[Records from a data source]
********************
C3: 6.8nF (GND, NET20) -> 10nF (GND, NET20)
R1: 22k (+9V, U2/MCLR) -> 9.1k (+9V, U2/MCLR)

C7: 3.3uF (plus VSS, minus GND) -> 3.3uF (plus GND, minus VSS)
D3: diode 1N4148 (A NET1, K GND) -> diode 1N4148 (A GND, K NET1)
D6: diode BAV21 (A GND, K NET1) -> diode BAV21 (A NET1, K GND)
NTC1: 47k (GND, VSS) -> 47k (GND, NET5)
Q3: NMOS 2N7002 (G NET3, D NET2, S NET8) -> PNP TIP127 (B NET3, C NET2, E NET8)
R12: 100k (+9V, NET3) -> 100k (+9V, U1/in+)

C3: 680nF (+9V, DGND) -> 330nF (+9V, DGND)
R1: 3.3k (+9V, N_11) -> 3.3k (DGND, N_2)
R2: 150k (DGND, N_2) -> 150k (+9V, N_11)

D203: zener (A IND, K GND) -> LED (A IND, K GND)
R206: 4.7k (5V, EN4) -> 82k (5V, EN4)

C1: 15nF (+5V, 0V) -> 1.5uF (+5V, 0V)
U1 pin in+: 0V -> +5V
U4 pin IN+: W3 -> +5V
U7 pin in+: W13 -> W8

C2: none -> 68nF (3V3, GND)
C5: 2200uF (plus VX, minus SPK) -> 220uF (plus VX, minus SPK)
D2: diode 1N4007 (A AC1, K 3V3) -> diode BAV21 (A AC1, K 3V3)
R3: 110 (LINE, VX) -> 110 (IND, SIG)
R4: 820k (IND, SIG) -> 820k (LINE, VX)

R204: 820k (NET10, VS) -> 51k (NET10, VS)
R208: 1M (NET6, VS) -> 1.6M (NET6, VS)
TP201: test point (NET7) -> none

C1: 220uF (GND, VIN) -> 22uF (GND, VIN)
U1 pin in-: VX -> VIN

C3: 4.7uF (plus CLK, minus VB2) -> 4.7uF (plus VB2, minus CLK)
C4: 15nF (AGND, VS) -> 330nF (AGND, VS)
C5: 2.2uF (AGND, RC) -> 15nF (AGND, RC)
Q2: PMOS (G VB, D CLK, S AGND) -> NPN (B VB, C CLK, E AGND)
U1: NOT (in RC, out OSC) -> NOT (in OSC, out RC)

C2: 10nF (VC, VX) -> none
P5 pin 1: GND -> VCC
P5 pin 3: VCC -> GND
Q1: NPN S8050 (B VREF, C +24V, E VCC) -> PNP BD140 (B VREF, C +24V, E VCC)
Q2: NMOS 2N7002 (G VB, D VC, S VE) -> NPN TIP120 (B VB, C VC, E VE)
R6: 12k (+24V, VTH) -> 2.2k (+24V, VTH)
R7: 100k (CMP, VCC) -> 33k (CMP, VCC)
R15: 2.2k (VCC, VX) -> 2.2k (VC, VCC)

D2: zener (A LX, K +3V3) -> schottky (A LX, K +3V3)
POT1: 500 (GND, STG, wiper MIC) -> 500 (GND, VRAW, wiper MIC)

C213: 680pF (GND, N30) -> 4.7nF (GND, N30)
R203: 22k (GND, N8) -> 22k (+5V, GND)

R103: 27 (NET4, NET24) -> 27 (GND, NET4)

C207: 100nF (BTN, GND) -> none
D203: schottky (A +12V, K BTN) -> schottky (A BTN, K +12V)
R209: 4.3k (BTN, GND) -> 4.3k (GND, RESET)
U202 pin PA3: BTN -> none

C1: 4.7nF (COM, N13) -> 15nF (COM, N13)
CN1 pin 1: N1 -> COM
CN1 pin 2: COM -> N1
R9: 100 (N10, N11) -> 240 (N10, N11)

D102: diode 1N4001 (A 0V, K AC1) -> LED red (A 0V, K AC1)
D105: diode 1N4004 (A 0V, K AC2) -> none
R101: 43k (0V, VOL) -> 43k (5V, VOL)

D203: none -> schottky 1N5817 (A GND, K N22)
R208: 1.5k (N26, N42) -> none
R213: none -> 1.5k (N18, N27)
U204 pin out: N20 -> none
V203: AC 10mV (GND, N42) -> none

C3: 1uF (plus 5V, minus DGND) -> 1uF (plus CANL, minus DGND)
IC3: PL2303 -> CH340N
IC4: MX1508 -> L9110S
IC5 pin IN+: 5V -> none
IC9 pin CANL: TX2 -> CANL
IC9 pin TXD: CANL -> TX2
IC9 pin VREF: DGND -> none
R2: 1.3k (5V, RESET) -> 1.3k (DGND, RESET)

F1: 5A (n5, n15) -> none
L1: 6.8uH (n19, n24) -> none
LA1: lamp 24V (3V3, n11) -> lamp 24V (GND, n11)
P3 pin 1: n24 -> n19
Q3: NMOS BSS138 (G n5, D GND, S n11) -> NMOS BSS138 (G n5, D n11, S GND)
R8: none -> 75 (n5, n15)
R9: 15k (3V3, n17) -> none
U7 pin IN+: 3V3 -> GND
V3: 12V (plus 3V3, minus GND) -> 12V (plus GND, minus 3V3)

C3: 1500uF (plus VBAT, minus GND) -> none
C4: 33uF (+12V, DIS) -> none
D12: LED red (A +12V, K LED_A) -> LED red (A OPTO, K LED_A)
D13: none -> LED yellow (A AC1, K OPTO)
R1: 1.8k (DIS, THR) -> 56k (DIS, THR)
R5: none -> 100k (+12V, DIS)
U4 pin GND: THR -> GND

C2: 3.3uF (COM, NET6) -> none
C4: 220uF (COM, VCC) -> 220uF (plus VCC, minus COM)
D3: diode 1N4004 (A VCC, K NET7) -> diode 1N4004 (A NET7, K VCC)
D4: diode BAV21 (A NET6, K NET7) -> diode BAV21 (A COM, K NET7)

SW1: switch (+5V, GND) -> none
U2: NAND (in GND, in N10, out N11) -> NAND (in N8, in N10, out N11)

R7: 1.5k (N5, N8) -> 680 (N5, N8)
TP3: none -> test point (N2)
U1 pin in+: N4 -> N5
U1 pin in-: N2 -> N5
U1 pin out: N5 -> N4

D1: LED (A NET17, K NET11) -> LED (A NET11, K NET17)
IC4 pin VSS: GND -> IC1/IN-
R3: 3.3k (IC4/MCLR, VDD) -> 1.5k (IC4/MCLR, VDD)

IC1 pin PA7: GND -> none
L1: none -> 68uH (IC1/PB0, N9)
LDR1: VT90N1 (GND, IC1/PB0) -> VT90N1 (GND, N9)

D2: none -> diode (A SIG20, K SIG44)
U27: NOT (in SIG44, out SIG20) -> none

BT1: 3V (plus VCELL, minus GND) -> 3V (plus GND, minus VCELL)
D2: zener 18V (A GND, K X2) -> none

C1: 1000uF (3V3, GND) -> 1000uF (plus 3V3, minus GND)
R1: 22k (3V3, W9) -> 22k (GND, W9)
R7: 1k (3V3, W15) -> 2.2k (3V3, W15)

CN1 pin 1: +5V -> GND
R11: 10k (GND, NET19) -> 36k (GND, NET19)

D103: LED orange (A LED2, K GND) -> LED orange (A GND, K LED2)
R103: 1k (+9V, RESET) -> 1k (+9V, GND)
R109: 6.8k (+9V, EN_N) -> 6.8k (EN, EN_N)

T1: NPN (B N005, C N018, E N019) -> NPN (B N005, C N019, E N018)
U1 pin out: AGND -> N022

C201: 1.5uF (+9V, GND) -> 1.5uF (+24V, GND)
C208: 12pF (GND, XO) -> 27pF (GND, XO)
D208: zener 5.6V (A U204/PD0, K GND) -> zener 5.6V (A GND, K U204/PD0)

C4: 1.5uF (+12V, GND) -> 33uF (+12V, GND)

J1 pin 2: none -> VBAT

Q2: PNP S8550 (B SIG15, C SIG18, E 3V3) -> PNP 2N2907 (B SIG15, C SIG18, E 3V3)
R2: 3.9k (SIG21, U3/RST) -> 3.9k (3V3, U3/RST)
********************
▶ Exercise description: The records above should be reproduced in full, exactly as they read.

▶ Solved exercise:
C3: 6.8nF (GND, NET20) -> 10nF (GND, NET20)
R1: 22k (+9V, U2/MCLR) -> 9.1k (+9V, U2/MCLR)

C7: 3.3uF (plus VSS, minus GND) -> 3.3uF (plus GND, minus VSS)
D3: diode 1N4148 (A NET1, K GND) -> diode 1N4148 (A GND, K NET1)
D6: diode BAV21 (A GND, K NET1) -> diode BAV21 (A NET1, K GND)
NTC1: 47k (GND, VSS) -> 47k (GND, NET5)
Q3: NMOS 2N7002 (G NET3, D NET2, S NET8) -> PNP TIP127 (B NET3, C NET2, E NET8)
R12: 100k (+9V, NET3) -> 100k (+9V, U1/in+)

C3: 680nF (+9V, DGND) -> 330nF (+9V, DGND)
R1: 3.3k (+9V, N_11) -> 3.3k (DGND, N_2)
R2: 150k (DGND, N_2) -> 150k (+9V, N_11)

D203: zener (A IND, K GND) -> LED (A IND, K GND)
R206: 4.7k (5V, EN4) -> 82k (5V, EN4)

C1: 15nF (+5V, 0V) -> 1.5uF (+5V, 0V)
U1 pin in+: 0V -> +5V
U4 pin IN+: W3 -> +5V
U7 pin in+: W13 -> W8

C2: none -> 68nF (3V3, GND)
C5: 2200uF (plus VX, minus SPK) -> 220uF (plus VX, minus SPK)
D2: diode 1N4007 (A AC1, K 3V3) -> diode BAV21 (A AC1, K 3V3)
R3: 110 (LINE, VX) -> 110 (IND, SIG)
R4: 820k (IND, SIG) -> 820k (LINE, VX)

R204: 820k (NET10, VS) -> 51k (NET10, VS)
R208: 1M (NET6, VS) -> 1.6M (NET6, VS)
TP201: test point (NET7) -> none

C1: 220uF (GND, VIN) -> 22uF (GND, VIN)
U1 pin in-: VX -> VIN

C3: 4.7uF (plus CLK, minus VB2) -> 4.7uF (plus VB2, minus CLK)
C4: 15nF (AGND, VS) -> 330nF (AGND, VS)
C5: 2.2uF (AGND, RC) -> 15nF (AGND, RC)
Q2: PMOS (G VB, D CLK, S AGND) -> NPN (B VB, C CLK, E AGND)
U1: NOT (in RC, out OSC) -> NOT (in OSC, out RC)

C2: 10nF (VC, VX) -> none
P5 pin 1: GND -> VCC
P5 pin 3: VCC -> GND
Q1: NPN S8050 (B VREF, C +24V, E VCC) -> PNP BD140 (B VREF, C +24V, E VCC)
Q2: NMOS 2N7002 (G VB, D VC, S VE) -> NPN TIP120 (B VB, C VC, E VE)
R6: 12k (+24V, VTH) -> 2.2k (+24V, VTH)
R7: 100k (CMP, VCC) -> 33k (CMP, VCC)
R15: 2.2k (VCC, VX) -> 2.2k (VC, VCC)

D2: zener (A LX, K +3V3) -> schottky (A LX, K +3V3)
POT1: 500 (GND, STG, wiper MIC) -> 500 (GND, VRAW, wiper MIC)

C213: 680pF (GND, N30) -> 4.7nF (GND, N30)
R203: 22k (GND, N8) -> 22k (+5V, GND)

R103: 27 (NET4, NET24) -> 27 (GND, NET4)

C207: 100nF (BTN, GND) -> none
D203: schottky (A +12V, K BTN) -> schottky (A BTN, K +12V)
R209: 4.3k (BTN, GND) -> 4.3k (GND, RESET)
U202 pin PA3: BTN -> none

C1: 4.7nF (COM, N13) -> 15nF (COM, N13)
CN1 pin 1: N1 -> COM
CN1 pin 2: COM -> N1
R9: 100 (N10, N11) -> 240 (N10, N11)

D102: diode 1N4001 (A 0V, K AC1) -> LED red (A 0V, K AC1)
D105: diode 1N4004 (A 0V, K AC2) -> none
R101: 43k (0V, VOL) -> 43k (5V, VOL)

D203: none -> schottky 1N5817 (A GND, K N22)
R208: 1.5k (N26, N42) -> none
R213: none -> 1.5k (N18, N27)
U204 pin out: N20 -> none
V203: AC 10mV (GND, N42) -> none

C3: 1uF (plus 5V, minus DGND) -> 1uF (plus CANL, minus DGND)
IC3: PL2303 -> CH340N
IC4: MX1508 -> L9110S
IC5 pin IN+: 5V -> none
IC9 pin CANL: TX2 -> CANL
IC9 pin TXD: CANL -> TX2
IC9 pin VREF: DGND -> none
R2: 1.3k (5V, RESET) -> 1.3k (DGND, RESET)

F1: 5A (n5, n15) -> none
L1: 6.8uH (n19, n24) -> none
LA1: lamp 24V (3V3, n11) -> lamp 24V (GND, n11)
P3 pin 1: n24 -> n19
Q3: NMOS BSS138 (G n5, D GND, S n11) -> NMOS BSS138 (G n5, D n11, S GND)
R8: none -> 75 (n5, n15)
R9: 15k (3V3, n17) -> none
U7 pin IN+: 3V3 -> GND
V3: 12V (plus 3V3, minus GND) -> 12V (plus GND, minus 3V3)

C3: 1500uF (plus VBAT, minus GND) -> none
C4: 33uF (+12V, DIS) -> none
D12: LED red (A +12V, K LED_A) -> LED red (A OPTO, K LED_A)
D13: none -> LED yellow (A AC1, K OPTO)
R1: 1.8k (DIS, THR) -> 56k (DIS, THR)
R5: none -> 100k (+12V, DIS)
U4 pin GND: THR -> GND

C2: 3.3uF (COM, NET6) -> none
C4: 220uF (COM, VCC) -> 220uF (plus VCC, minus COM)
D3: diode 1N4004 (A VCC, K NET7) -> diode 1N4004 (A NET7, K VCC)
D4: diode BAV21 (A NET6, K NET7) -> diode BAV21 (A COM, K NET7)

SW1: switch (+5V, GND) -> none
U2: NAND (in GND, in N10, out N11) -> NAND (in N8, in N10, out N11)

R7: 1.5k (N5, N8) -> 680 (N5, N8)
TP3: none -> test point (N2)
U1 pin in+: N4 -> N5
U1 pin in-: N2 -> N5
U1 pin out: N5 -> N4

D1: LED (A NET17, K NET11) -> LED (A NET11, K NET17)
IC4 pin VSS: GND -> IC1/IN-
R3: 3.3k (IC4/MCLR, VDD) -> 1.5k (IC4/MCLR, VDD)

IC1 pin PA7: GND -> none
L1: none -> 68uH (IC1/PB0, N9)
LDR1: VT90N1 (GND, IC1/PB0) -> VT90N1 (GND, N9)

D2: none -> diode (A SIG20, K SIG44)
U27: NOT (in SIG44, out SIG20) -> none

BT1: 3V (plus VCELL, minus GND) -> 3V (plus GND, minus VCELL)
D2: zener 18V (A GND, K X2) -> none

C1: 1000uF (3V3, GND) -> 1000uF (plus 3V3, minus GND)
R1: 22k (3V3, W9) -> 22k (GND, W9)
R7: 1k (3V3, W15) -> 2.2k (3V3, W15)

CN1 pin 1: +5V -> GND
R11: 10k (GND, NET19) -> 36k (GND, NET19)

D103: LED orange (A LED2, K GND) -> LED orange (A GND, K LED2)
R103: 1k (+9V, RESET) -> 1k (+9V, GND)
R109: 6.8k (+9V, EN_N) -> 6.8k (EN, EN_N)

T1: NPN (B N005, C N018, E N019) -> NPN (B N005, C N019, E N018)
U1 pin out: AGND -> N022

C201: 1.5uF (+9V, GND) -> 1.5uF (+24V, GND)
C208: 12pF (GND, XO) -> 27pF (GND, XO)
D208: zener 5.6V (A U204/PD0, K GND) -> zener 5.6V (A GND, K U204/PD0)

C4: 1.5uF (+12V, GND) -> 33uF (+12V, GND)

J1 pin 2: none -> VBAT

Q2: PNP S8550 (B SIG15, C SIG18, E 3V3) -> PNP 2N2907 (B SIG15, C SIG18, E 3V3)
R2: 3.9k (SIG21, U3/RST) -> 3.9k (3V3, U3/RST)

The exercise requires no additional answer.